* _Work to be completed_: Retype all of the records precisely.
Content starts
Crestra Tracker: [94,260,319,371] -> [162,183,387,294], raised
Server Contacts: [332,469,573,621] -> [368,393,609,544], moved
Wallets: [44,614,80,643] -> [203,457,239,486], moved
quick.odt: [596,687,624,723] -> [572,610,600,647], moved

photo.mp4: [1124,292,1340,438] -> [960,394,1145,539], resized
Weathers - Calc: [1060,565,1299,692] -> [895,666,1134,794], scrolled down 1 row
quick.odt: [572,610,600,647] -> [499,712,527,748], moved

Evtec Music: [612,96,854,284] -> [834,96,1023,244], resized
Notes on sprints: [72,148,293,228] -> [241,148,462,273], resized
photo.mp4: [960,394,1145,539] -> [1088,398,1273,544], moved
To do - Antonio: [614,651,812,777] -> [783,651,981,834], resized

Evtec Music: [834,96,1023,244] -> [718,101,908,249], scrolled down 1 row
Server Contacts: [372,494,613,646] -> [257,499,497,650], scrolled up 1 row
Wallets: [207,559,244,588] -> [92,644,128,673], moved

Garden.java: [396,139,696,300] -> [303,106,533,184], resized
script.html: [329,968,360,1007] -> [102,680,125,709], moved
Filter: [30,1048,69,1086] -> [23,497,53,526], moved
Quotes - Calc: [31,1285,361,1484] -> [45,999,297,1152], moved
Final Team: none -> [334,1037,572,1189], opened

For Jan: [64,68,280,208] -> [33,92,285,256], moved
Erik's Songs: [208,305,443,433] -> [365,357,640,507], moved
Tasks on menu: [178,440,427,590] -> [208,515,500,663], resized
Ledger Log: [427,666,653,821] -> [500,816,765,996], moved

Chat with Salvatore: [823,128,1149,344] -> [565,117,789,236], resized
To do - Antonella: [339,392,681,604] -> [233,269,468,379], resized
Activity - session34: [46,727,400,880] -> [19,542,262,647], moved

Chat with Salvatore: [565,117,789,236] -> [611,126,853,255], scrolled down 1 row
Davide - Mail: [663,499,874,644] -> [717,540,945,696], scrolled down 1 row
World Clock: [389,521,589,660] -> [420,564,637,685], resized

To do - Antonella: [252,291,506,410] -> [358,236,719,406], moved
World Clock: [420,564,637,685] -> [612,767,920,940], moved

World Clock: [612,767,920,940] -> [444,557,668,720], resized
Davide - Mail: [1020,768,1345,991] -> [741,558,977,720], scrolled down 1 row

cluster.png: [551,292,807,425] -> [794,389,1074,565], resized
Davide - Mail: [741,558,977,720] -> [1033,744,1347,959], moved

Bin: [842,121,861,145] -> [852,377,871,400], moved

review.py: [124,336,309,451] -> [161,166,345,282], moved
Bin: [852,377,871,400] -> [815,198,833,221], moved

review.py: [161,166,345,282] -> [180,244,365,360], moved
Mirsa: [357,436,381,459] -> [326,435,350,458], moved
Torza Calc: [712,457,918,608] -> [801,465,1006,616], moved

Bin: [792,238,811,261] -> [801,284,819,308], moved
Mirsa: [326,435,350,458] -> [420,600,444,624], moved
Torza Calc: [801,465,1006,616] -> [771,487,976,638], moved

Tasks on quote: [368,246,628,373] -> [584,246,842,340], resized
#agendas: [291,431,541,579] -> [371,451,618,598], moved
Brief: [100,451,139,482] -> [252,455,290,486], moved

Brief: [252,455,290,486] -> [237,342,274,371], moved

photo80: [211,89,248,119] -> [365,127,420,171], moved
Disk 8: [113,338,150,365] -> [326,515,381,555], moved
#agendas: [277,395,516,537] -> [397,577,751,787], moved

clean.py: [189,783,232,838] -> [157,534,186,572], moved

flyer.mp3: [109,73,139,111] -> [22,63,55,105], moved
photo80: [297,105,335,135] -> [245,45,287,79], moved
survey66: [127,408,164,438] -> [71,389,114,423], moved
Content ends
* _Your solution_:
Crestra Tracker: [94,260,319,371] -> [162,183,387,294], raised
Server Contacts: [332,469,573,621] -> [368,393,609,544], moved
Wallets: [44,614,80,643] -> [203,457,239,486], moved
quick.odt: [596,687,624,723] -> [572,610,600,647], moved

photo.mp4: [1124,292,1340,438] -> [960,394,1145,539], resized
Weathers - Calc: [1060,565,1299,692] -> [895,666,1134,794], scrolled down 1 row
quick.odt: [572,610,600,647] -> [499,712,527,748], moved

Evtec Music: [612,96,854,284] -> [834,96,1023,244], resized
Notes on sprints: [72,148,293,228] -> [241,148,462,273], resized
photo.mp4: [960,394,1145,539] -> [1088,398,1273,544], moved
To do - Antonio: [614,651,812,777] -> [783,651,981,834], resized

Evtec Music: [834,96,1023,244] -> [718,101,908,249], scrolled down 1 row
Server Contacts: [372,494,613,646] -> [257,499,497,650], scrolled up 1 row
Wallets: [207,559,244,588] -> [92,644,128,673], moved

Garden.java: [396,139,696,300] -> [303,106,533,184], resized
script.html: [329,968,360,1007] -> [102,680,125,709], moved
Filter: [30,1048,69,1086] -> [23,497,53,526], moved
Quotes - Calc: [31,1285,361,1484] -> [45,999,297,1152], moved
Final Team: none -> [334,1037,572,1189], opened

For Jan: [64,68,280,208] -> [33,92,285,256], moved
Erik's Songs: [208,305,443,433] -> [365,357,640,507], moved
Tasks on menu: [178,440,427,590] -> [208,515,500,663], resized
Ledger Log: [427,666,653,821] -> [500,816,765,996], moved

Chat with Salvatore: [823,128,1149,344] -> [565,117,789,236], resized
To do - Antonella: [339,392,681,604] -> [233,269,468,379], resized
Activity - session34: [46,727,400,880] -> [19,542,262,647], moved

Chat with Salvatore: [565,117,789,236] -> [611,126,853,255], scrolled down 1 row
Davide - Mail: [663,499,874,644] -> [717,540,945,696], scrolled down 1 row
World Clock: [389,521,589,660] -> [420,564,637,685], resized

To do - Antonella: [252,291,506,410] -> [358,236,719,406], moved
World Clock: [420,564,637,685] -> [612,767,920,940], moved

World Clock: [612,767,920,940] -> [444,557,668,720], resized
Davide - Mail: [1020,768,1345,991] -> [741,558,977,720], scrolled down 1 row

cluster.png: [551,292,807,425] -> [794,389,1074,565], resized
Davide - Mail: [741,558,977,720] -> [1033,744,1347,959], moved

Bin: [842,121,861,145] -> [852,377,871,400], moved

review.py: [124,336,309,451] -> [161,166,345,282], moved
Bin: [852,377,871,400] -> [815,198,833,221], moved

review.py: [161,166,345,282] -> [180,244,365,360], moved
Mirsa: [357,436,381,459] -> [326,435,350,458], moved
Torza Calc: [712,457,918,608] -> [801,465,1006,616], moved

Bin: [792,238,811,261] -> [801,284,819,308], moved
Mirsa: [326,435,350,458] -> [420,600,444,624], moved
Torza Calc: [801,465,1006,616] -> [771,487,976,638], moved

Tasks on quote: [368,246,628,373] -> [584,246,842,340], resized
#agendas: [291,431,541,579] -> [371,451,618,598], moved
Brief: [100,451,139,482] -> [252,455,290,486], moved

Brief: [252,455,290,486] -> [237,342,274,371], moved

photo80: [211,89,248,119] -> [365,127,420,171], moved
Disk 8: [113,338,150,365] -> [326,515,381,555], moved
#agendas: [277,395,516,537] -> [397,577,751,787], moved

clean.py: [189,783,232,838] -> [157,534,186,572], moved

flyer.mp3: [109,73,139,111] -> [22,63,55,105], moved
photo80: [297,105,335,135] -> [245,45,287,79], moved
survey66: [127,408,164,438] -> [71,389,114,423], moved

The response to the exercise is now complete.